=== The data ===
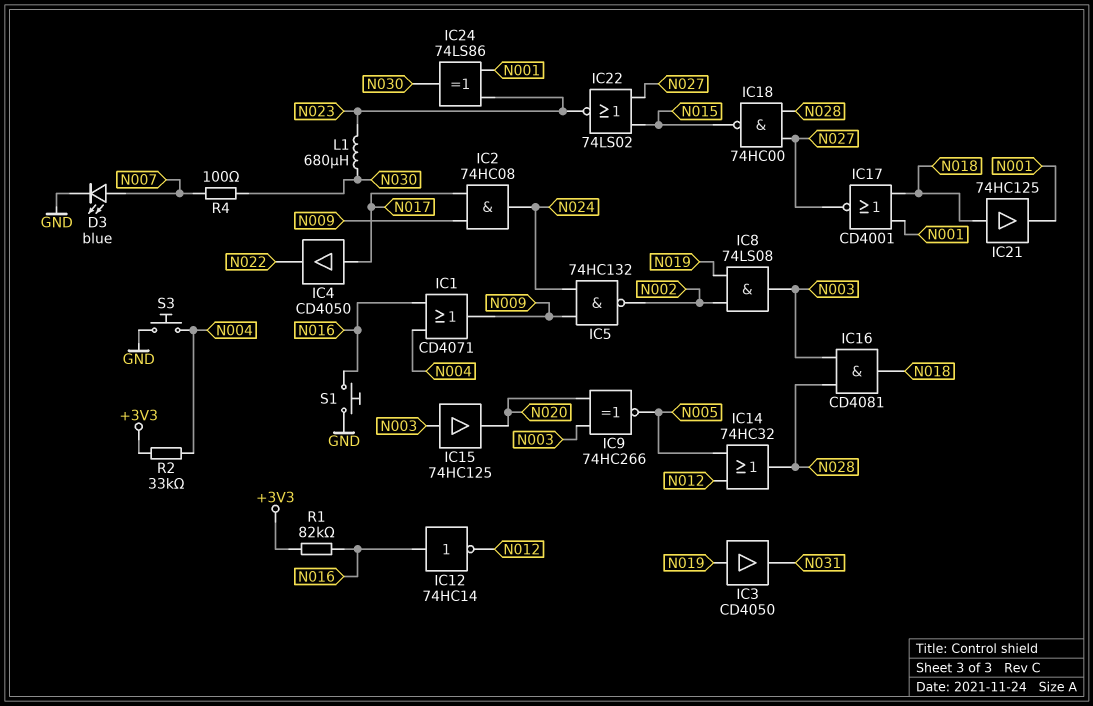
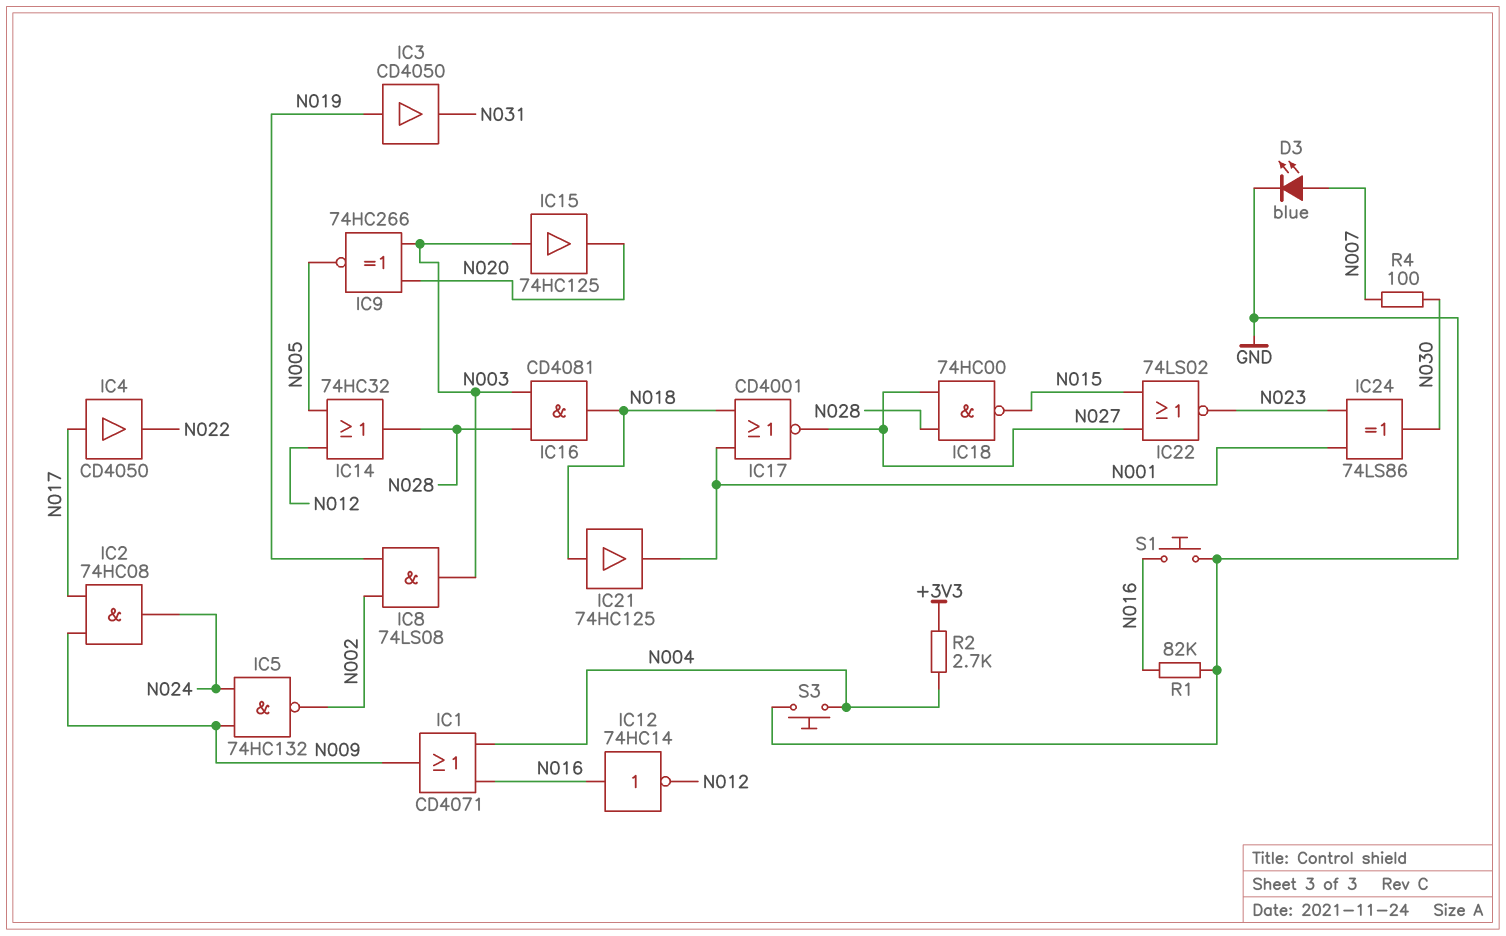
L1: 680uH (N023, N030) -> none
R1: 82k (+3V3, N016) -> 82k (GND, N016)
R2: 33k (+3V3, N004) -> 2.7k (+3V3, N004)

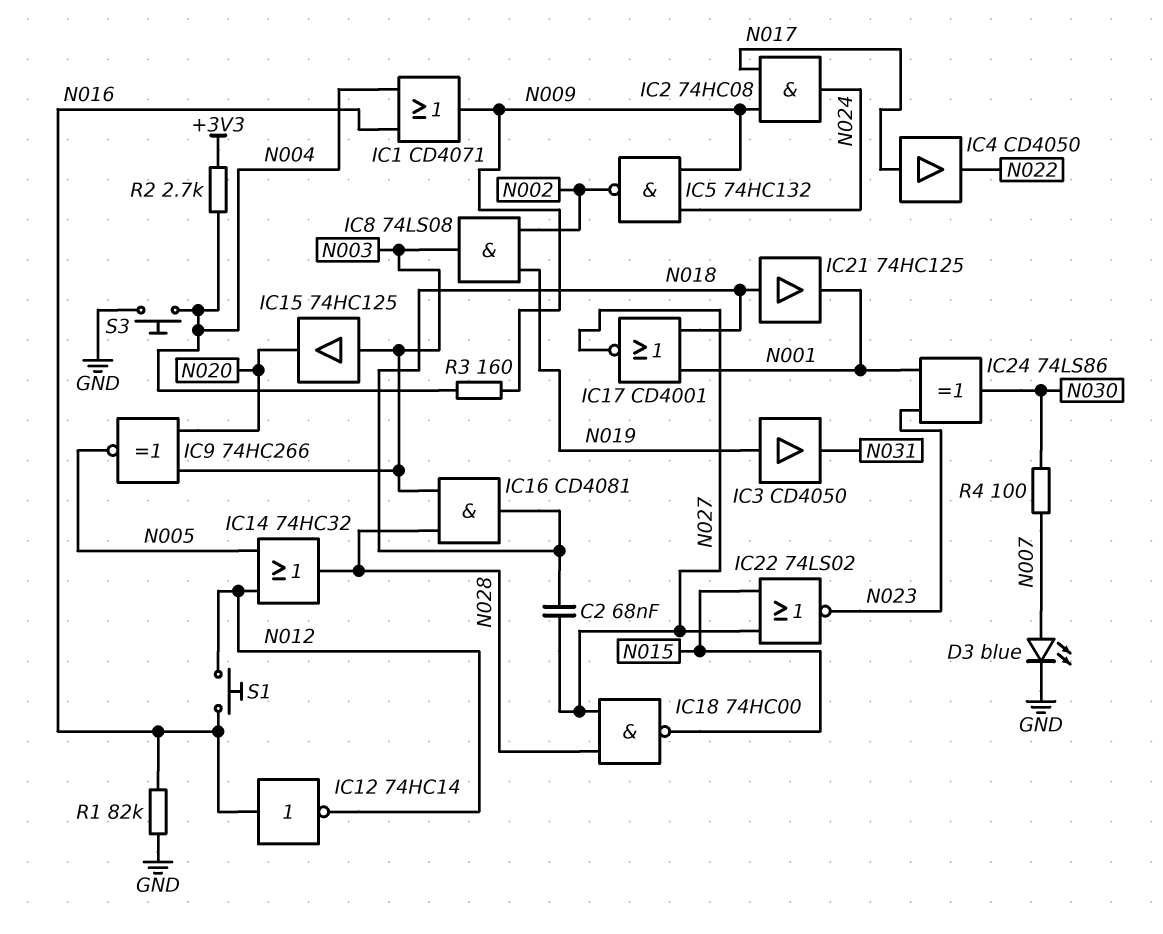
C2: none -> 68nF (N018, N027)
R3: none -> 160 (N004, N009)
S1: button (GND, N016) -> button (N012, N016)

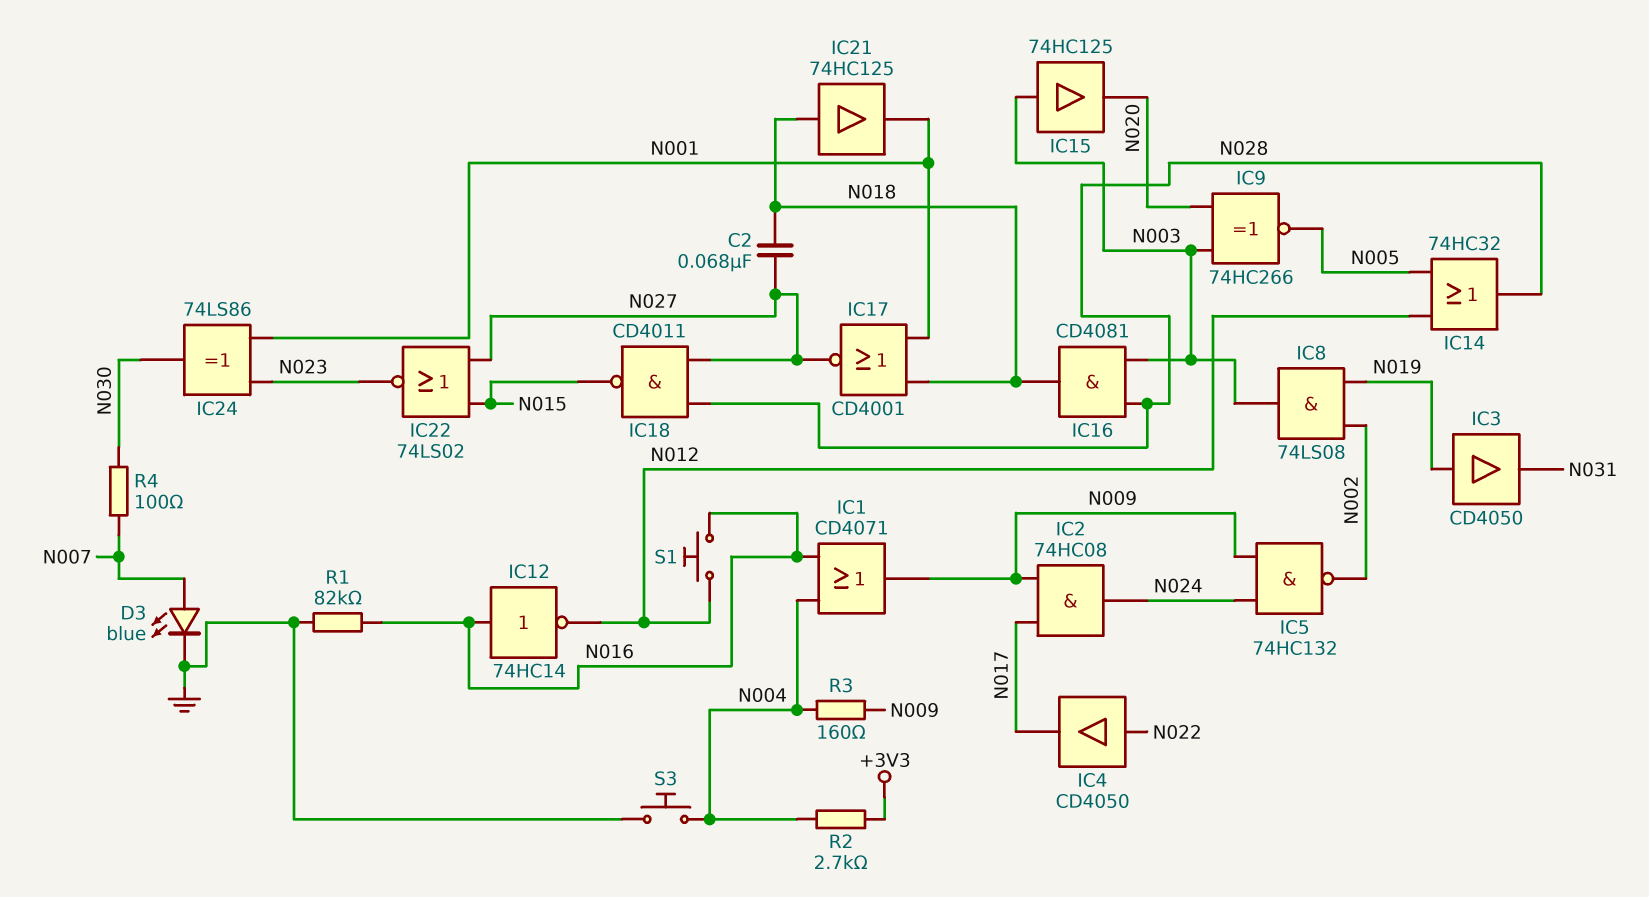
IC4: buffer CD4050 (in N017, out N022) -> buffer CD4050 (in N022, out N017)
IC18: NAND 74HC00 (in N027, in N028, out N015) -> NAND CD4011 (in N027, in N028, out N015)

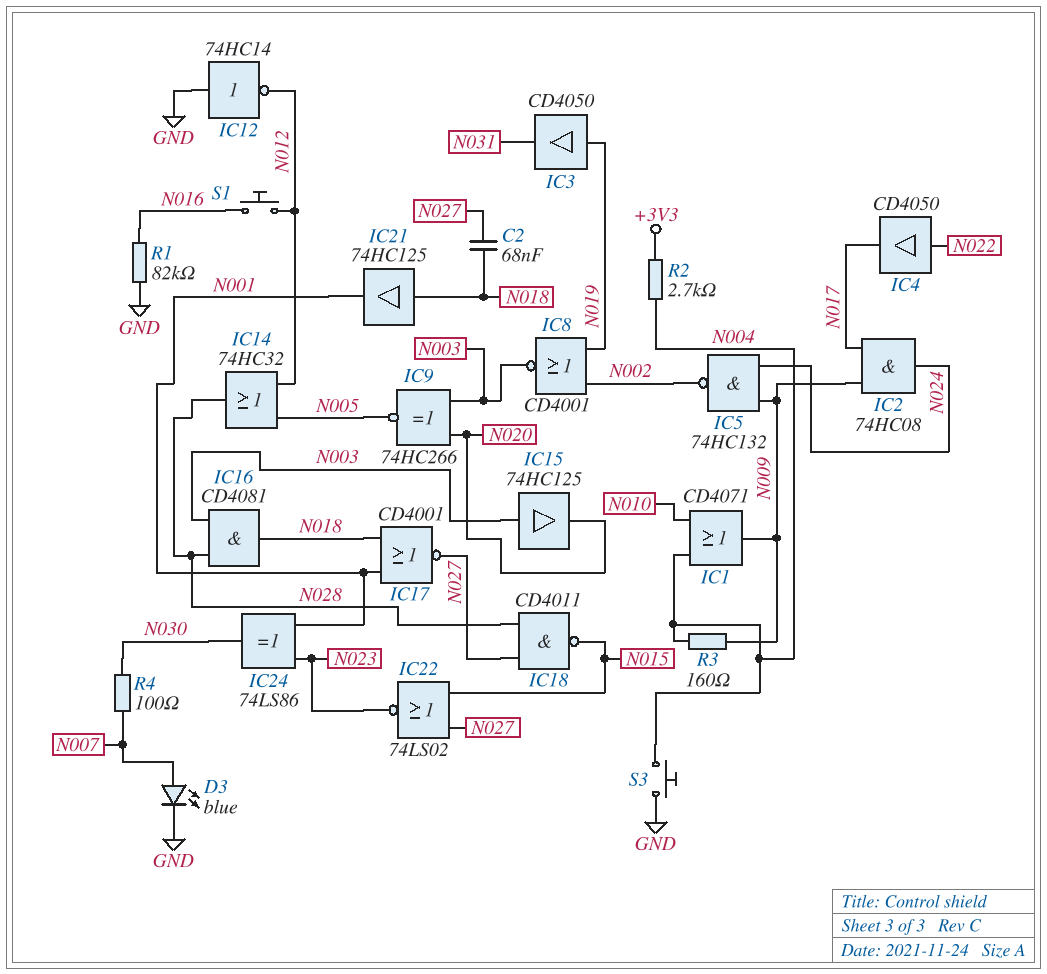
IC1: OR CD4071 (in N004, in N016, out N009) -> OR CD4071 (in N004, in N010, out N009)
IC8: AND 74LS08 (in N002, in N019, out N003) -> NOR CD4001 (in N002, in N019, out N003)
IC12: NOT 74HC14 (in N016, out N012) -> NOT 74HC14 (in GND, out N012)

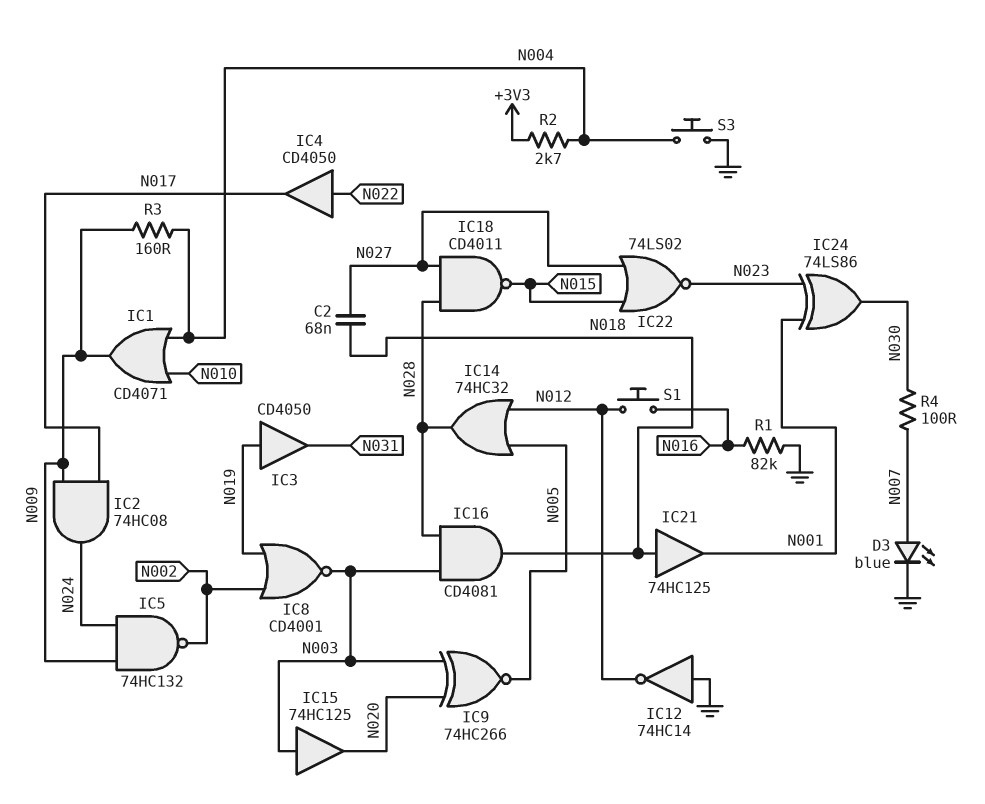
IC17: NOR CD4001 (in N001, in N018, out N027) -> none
===
=== The data ===
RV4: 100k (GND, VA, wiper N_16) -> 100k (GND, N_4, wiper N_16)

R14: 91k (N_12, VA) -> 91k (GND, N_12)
===
=== The data ===
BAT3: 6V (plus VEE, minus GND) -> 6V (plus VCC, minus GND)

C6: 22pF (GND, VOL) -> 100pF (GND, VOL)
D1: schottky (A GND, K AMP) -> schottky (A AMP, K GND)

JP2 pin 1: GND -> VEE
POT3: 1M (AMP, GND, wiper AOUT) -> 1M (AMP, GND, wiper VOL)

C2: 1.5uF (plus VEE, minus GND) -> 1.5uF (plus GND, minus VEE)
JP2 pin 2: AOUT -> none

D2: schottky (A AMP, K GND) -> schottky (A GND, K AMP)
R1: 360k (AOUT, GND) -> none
===
Action item
Please tally the lines of the entries that contain the string "plus" and reply with the count alone.

Written answer
2